Copy out every record that follows, word for word.

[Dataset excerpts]
>>>

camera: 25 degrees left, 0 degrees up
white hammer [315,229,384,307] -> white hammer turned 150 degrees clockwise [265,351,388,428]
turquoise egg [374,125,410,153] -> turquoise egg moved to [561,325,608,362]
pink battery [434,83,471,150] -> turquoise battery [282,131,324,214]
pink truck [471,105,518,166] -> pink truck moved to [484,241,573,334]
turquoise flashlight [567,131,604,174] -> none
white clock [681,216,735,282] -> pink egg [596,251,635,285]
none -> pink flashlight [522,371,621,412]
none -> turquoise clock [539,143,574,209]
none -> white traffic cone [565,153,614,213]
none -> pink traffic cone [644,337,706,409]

<<<

## YOUR RESPONSE
camera: 25 degrees left, 0 degrees up
white hammer [315,229,384,307] -> white hammer turned 150 degrees clockwise [265,351,388,428]
turquoise egg [374,125,410,153] -> turquoise egg moved to [561,325,608,362]
pink battery [434,83,471,150] -> turquoise battery [282,131,324,214]
pink truck [471,105,518,166] -> pink truck moved to [484,241,573,334]
turquoise flashlight [567,131,604,174] -> none
white clock [681,216,735,282] -> pink egg [596,251,635,285]
none -> pink flashlight [522,371,621,412]
none -> turquoise clock [539,143,574,209]
none -> white traffic cone [565,153,614,213]
none -> pink traffic cone [644,337,706,409]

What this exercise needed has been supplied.